*The problem*.
Exact copies of the lines below, from the one with "KEYS pin K1: RX -> A1" up to and including the one with "TFT3 pin SCK: A4 -> MO", are what this calls for; leave out pictures.

*Stored items*.
● ● ●

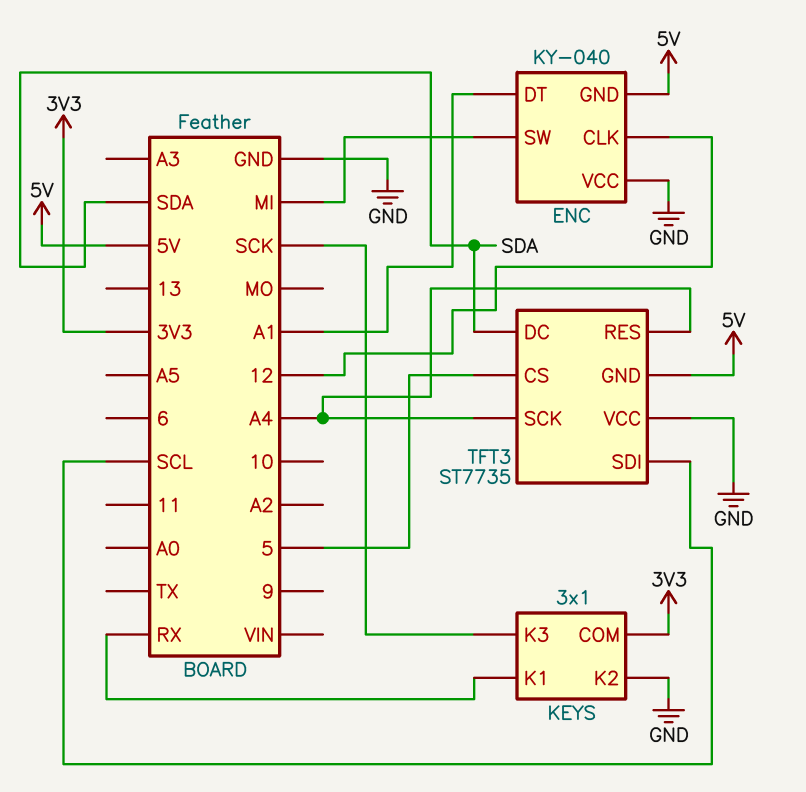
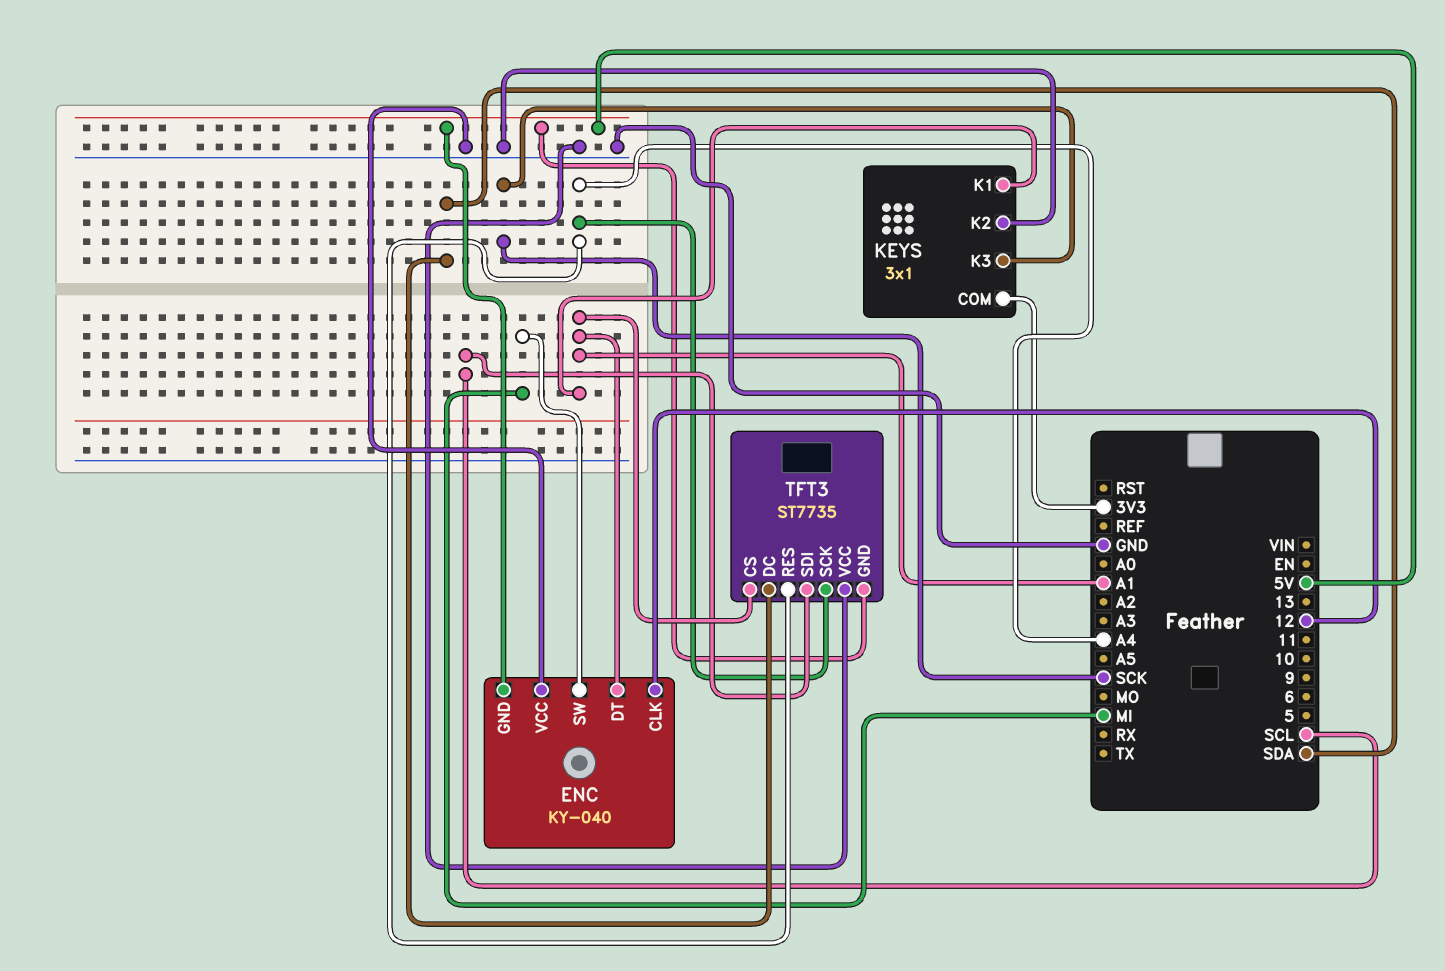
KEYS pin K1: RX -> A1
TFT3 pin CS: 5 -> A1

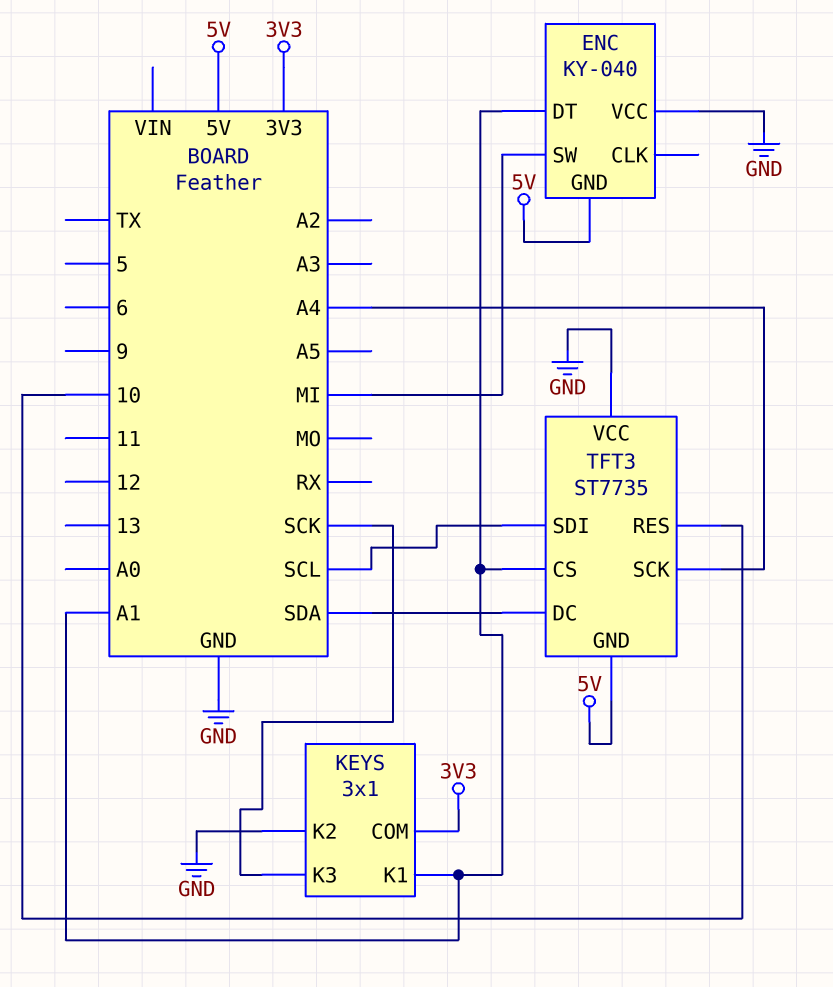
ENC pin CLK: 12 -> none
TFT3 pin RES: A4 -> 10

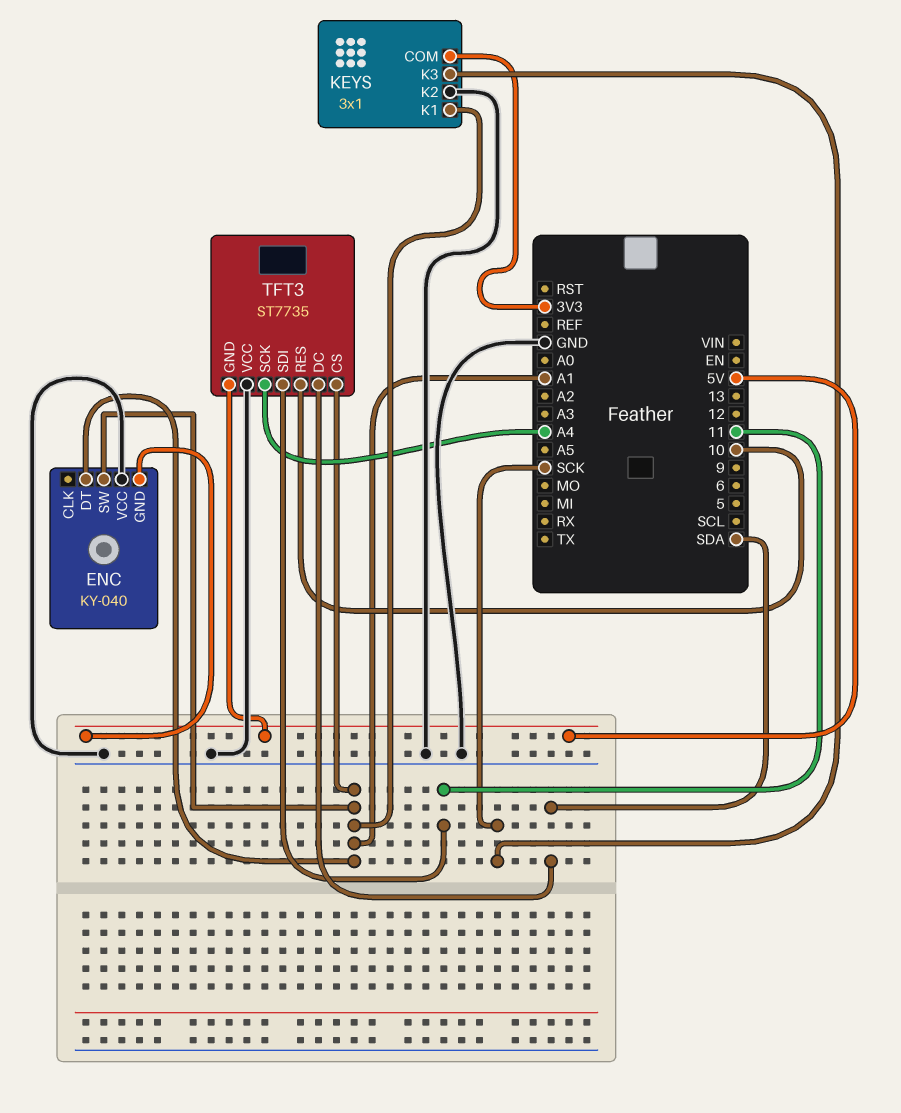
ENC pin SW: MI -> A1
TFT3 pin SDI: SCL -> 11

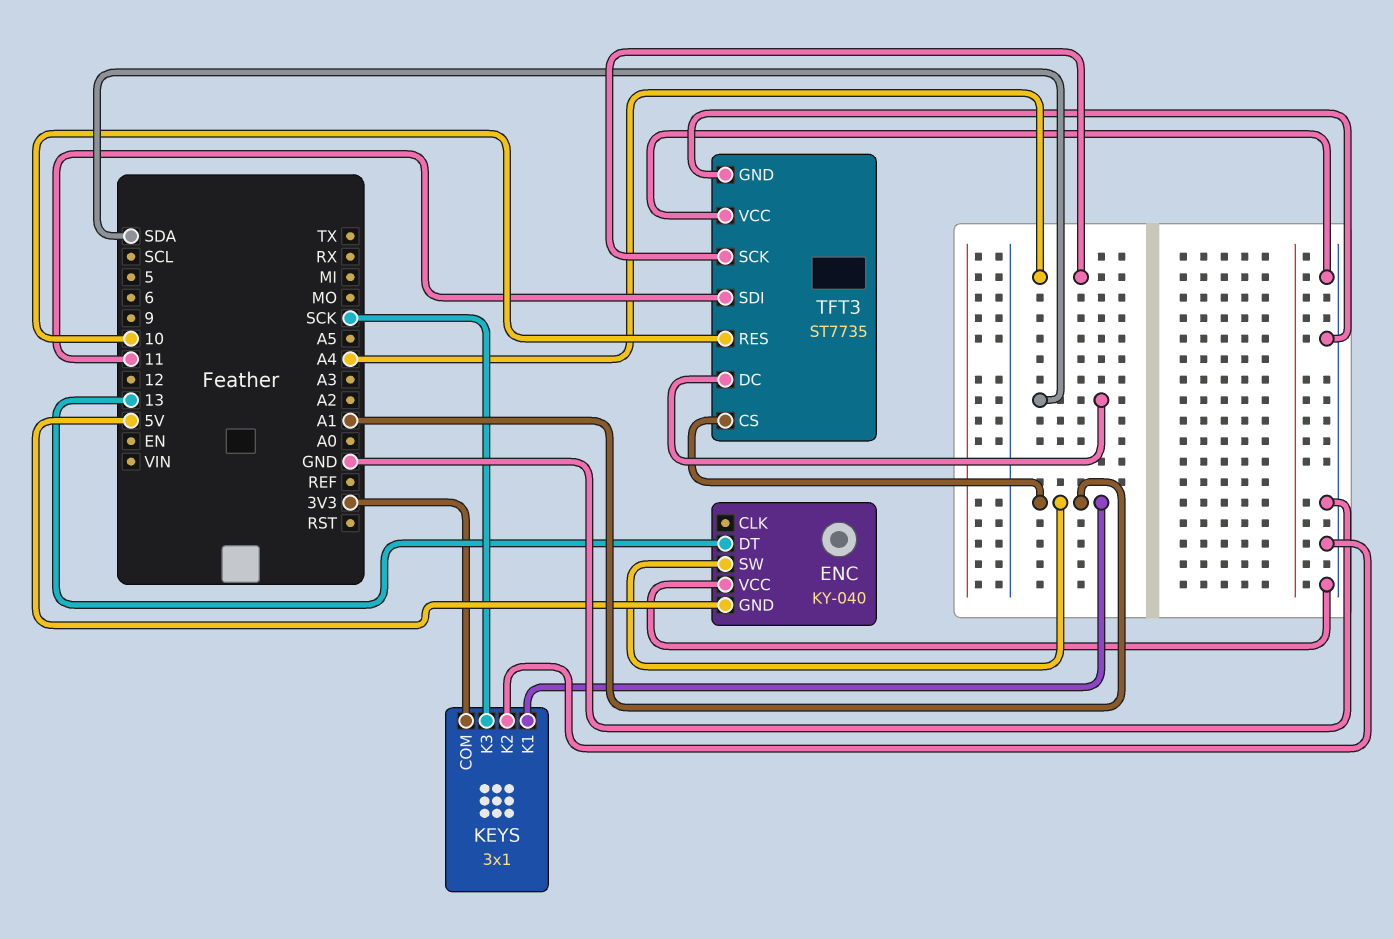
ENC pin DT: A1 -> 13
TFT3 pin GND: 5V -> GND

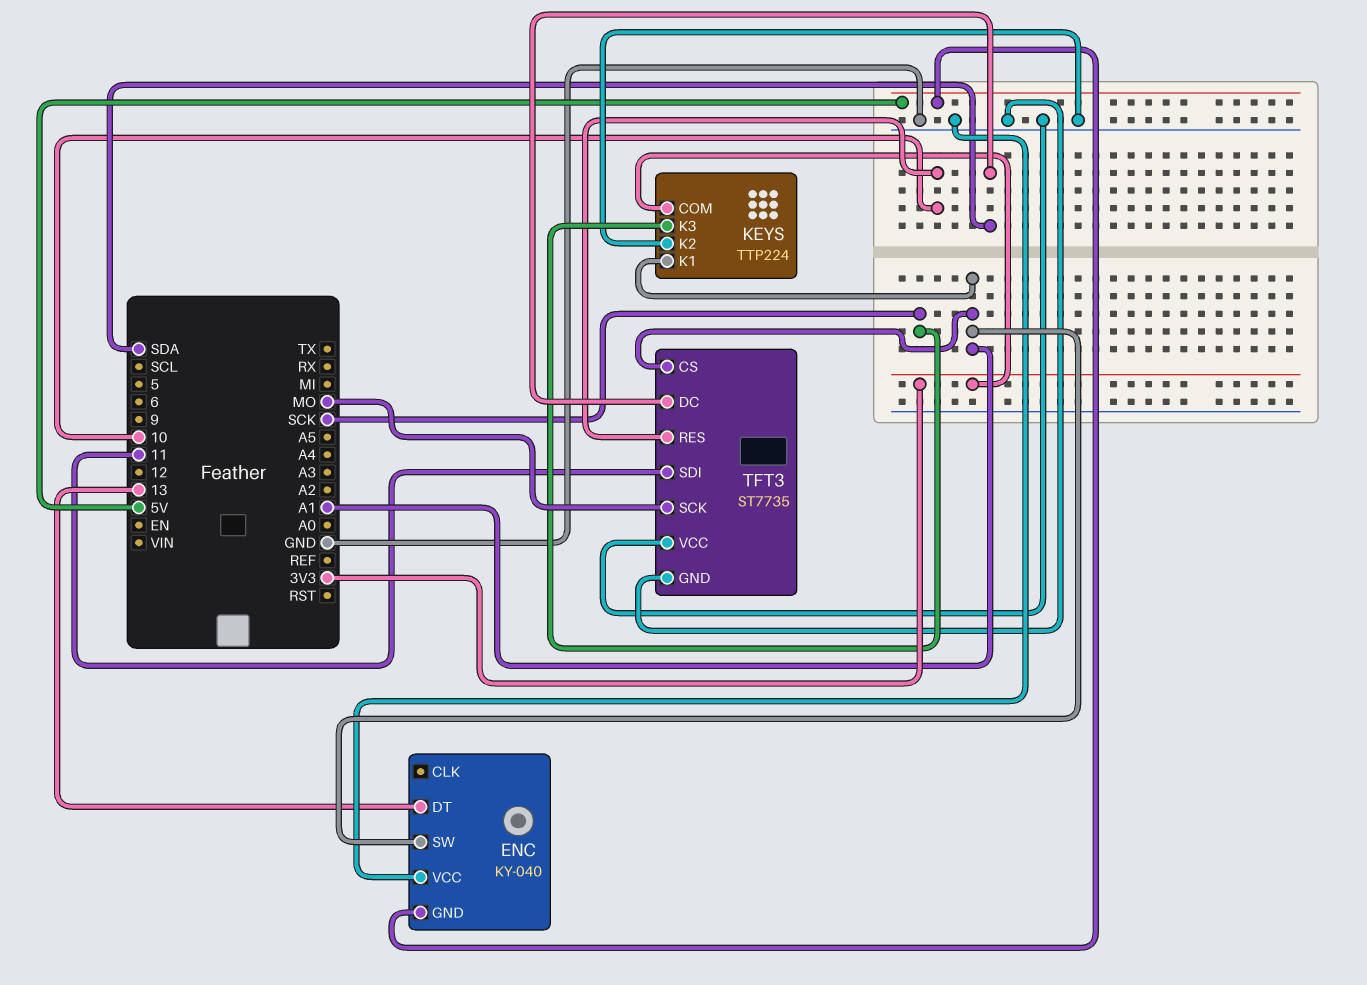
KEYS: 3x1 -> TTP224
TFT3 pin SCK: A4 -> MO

● ● ●

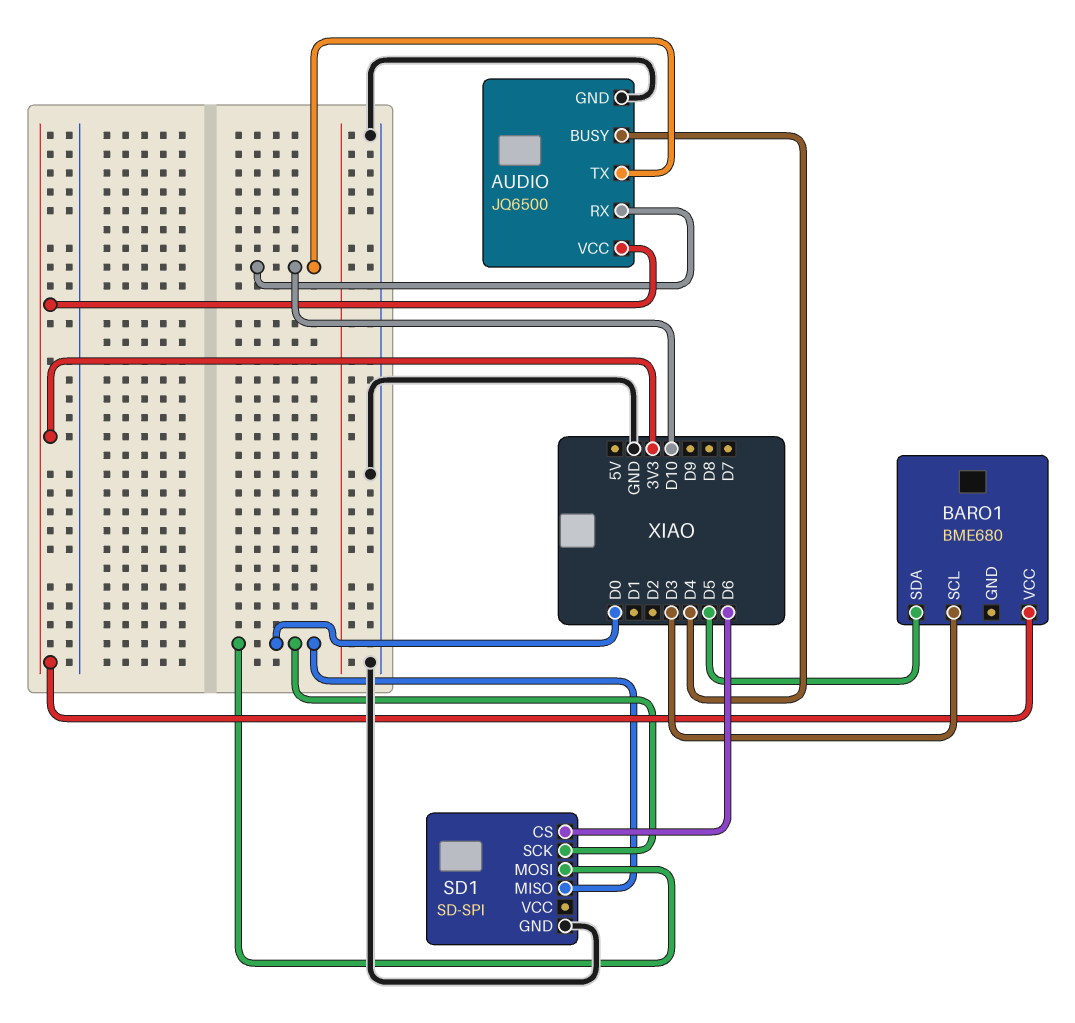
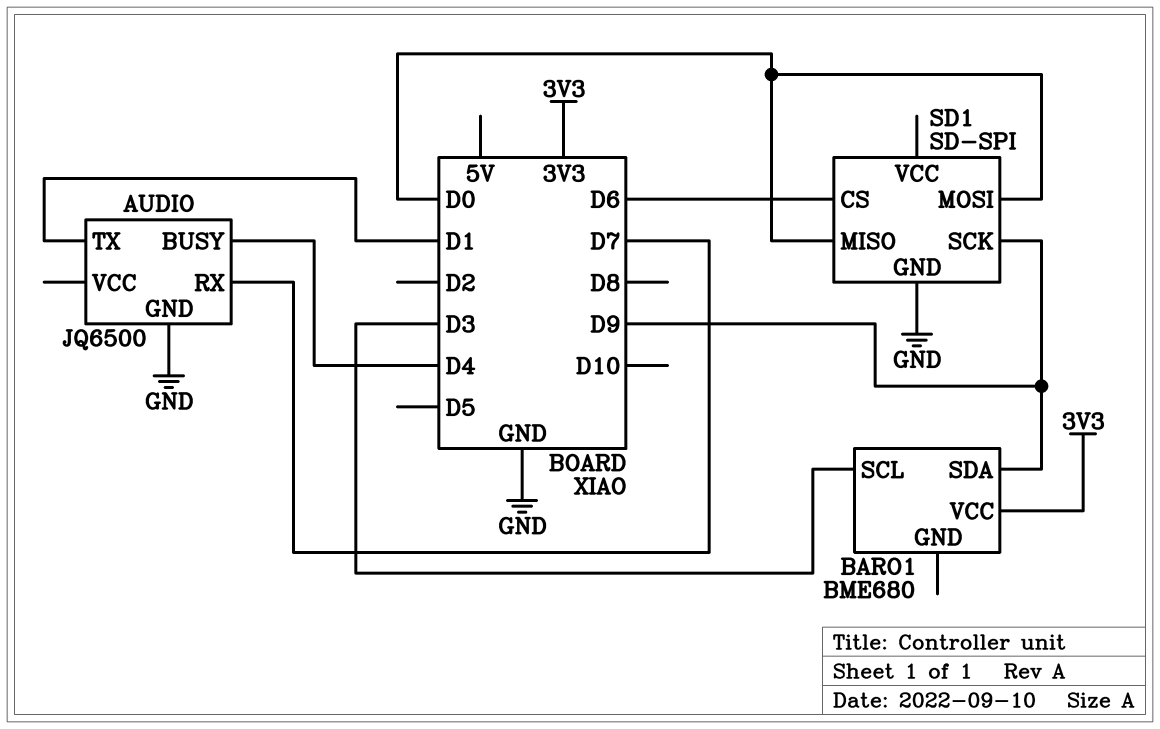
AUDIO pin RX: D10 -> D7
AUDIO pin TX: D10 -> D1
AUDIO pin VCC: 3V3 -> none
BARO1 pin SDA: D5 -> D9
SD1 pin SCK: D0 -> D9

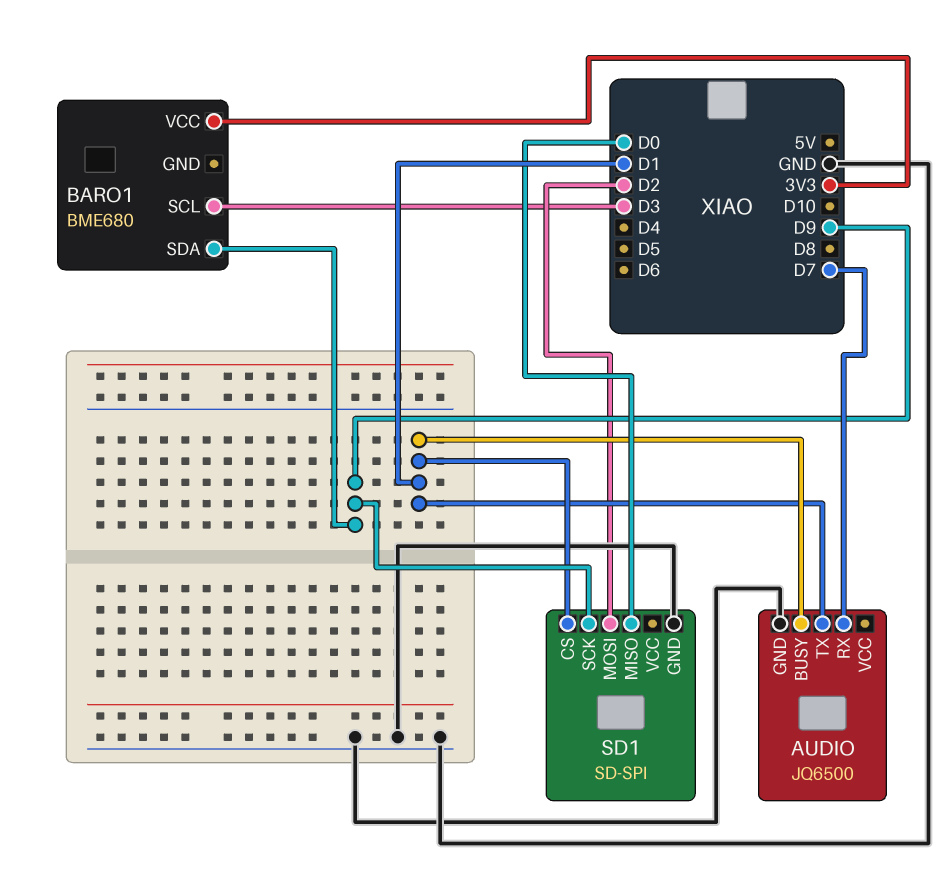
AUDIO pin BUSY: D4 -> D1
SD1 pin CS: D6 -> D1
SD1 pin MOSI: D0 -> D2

● ● ●

*Answer box*.
KEYS pin K1: RX -> A1
TFT3 pin CS: 5 -> A1

ENC pin CLK: 12 -> none
TFT3 pin RES: A4 -> 10

ENC pin SW: MI -> A1
TFT3 pin SDI: SCL -> 11

ENC pin DT: A1 -> 13
TFT3 pin GND: 5V -> GND

KEYS: 3x1 -> TTP224
TFT3 pin SCK: A4 -> MO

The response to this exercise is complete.